[Stored items]
────

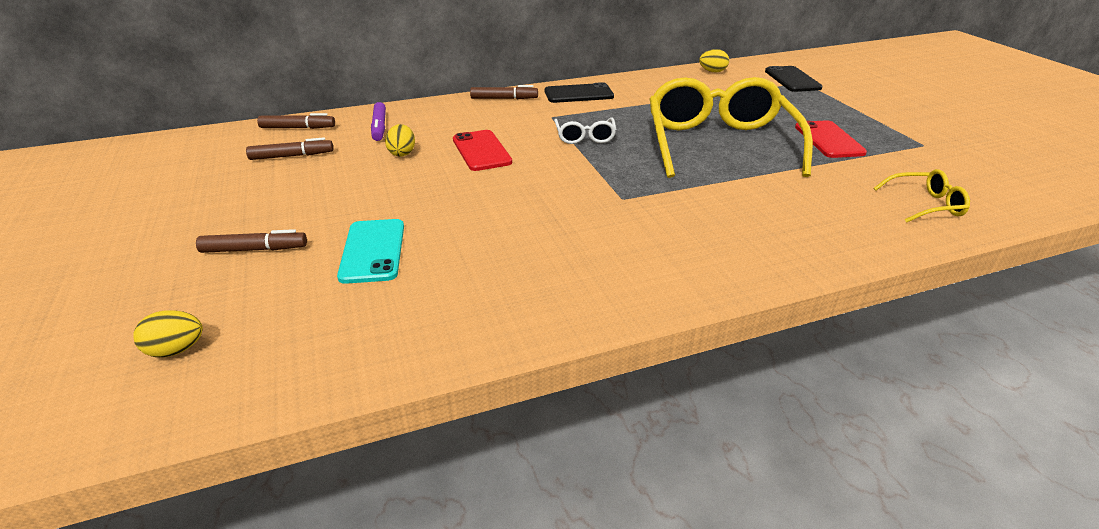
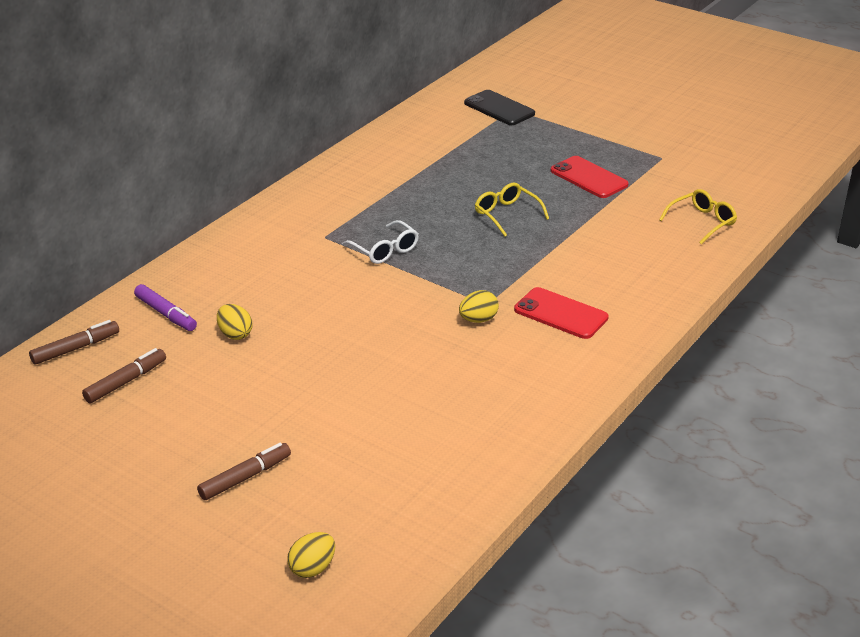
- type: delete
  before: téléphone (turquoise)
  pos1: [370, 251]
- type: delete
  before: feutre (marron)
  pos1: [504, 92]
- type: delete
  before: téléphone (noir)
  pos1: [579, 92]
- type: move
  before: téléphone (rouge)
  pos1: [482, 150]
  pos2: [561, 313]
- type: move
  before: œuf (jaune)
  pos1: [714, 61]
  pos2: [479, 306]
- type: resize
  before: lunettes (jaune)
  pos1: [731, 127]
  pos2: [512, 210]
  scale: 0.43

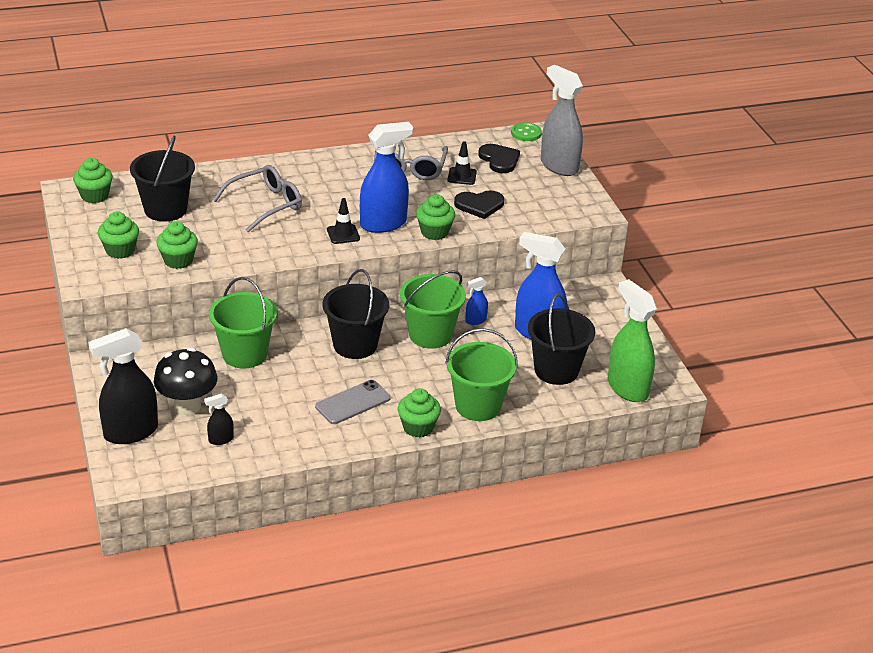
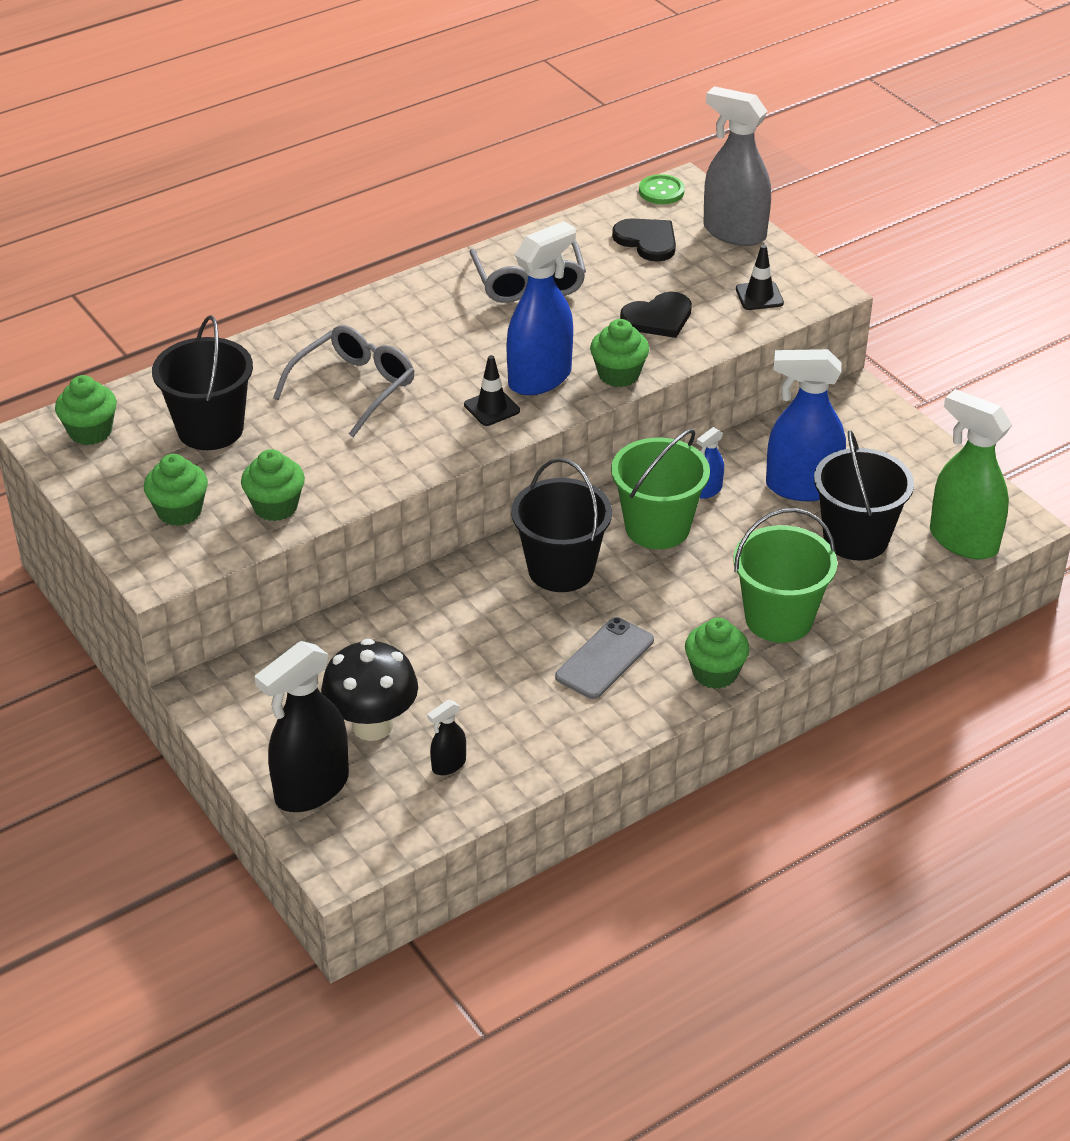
- type: delete
  before: seau (vert)
  pos1: [243, 322]
- type: move
  before: cône de chantier (noir)
  pos1: [462, 163]
  pos2: [760, 277]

────

_WORK TASK_
Could you write out again, exactly, the lines from the line containing "pos1: [714, 61]" through the last line of the records above? Leave out the pictures.

_RESULT FOR THIS TASK_
  pos1: [714, 61]
  pos2: [479, 306]
- type: resize
  before: lunettes (jaune)
  pos1: [731, 127]
  pos2: [512, 210]
  scale: 0.43

- type: delete
  before: seau (vert)
  pos1: [243, 322]
- type: move
  before: cône de chantier (noir)
  pos1: [462, 163]
  pos2: [760, 277]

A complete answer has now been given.